**Task objective**
Print, word for word, the lines from the one containing "pink ellipse: moved 1 px left, 3 px down" through the last line, leaving out the pictures.

**Supplied information**
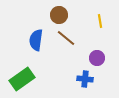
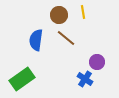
yellow line: moved 17 px left, 9 px up
purple circle: moved 4 px down
blue cross: rotated 28 degrees clockwise
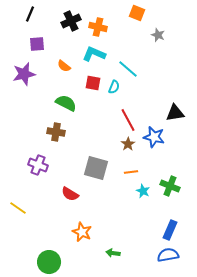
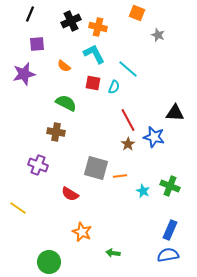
cyan L-shape: rotated 40 degrees clockwise
black triangle: rotated 12 degrees clockwise
orange line: moved 11 px left, 4 px down
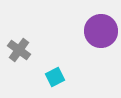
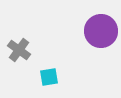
cyan square: moved 6 px left; rotated 18 degrees clockwise
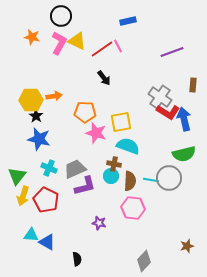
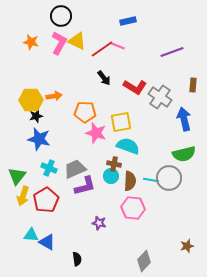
orange star: moved 1 px left, 5 px down
pink line: rotated 40 degrees counterclockwise
red L-shape: moved 33 px left, 25 px up
black star: rotated 24 degrees clockwise
red pentagon: rotated 15 degrees clockwise
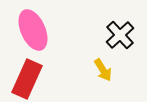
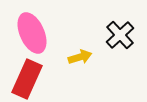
pink ellipse: moved 1 px left, 3 px down
yellow arrow: moved 23 px left, 13 px up; rotated 75 degrees counterclockwise
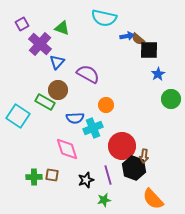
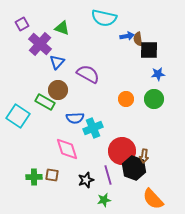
brown semicircle: rotated 40 degrees clockwise
blue star: rotated 24 degrees clockwise
green circle: moved 17 px left
orange circle: moved 20 px right, 6 px up
red circle: moved 5 px down
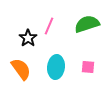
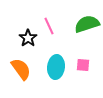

**Answer to this task**
pink ellipse: moved 1 px left, 3 px down
yellow arrow: moved 23 px left, 13 px up; rotated 75 degrees counterclockwise
brown semicircle: rotated 40 degrees clockwise
blue star: rotated 24 degrees clockwise
green circle: moved 17 px left
orange circle: moved 20 px right, 6 px up
red circle: moved 5 px down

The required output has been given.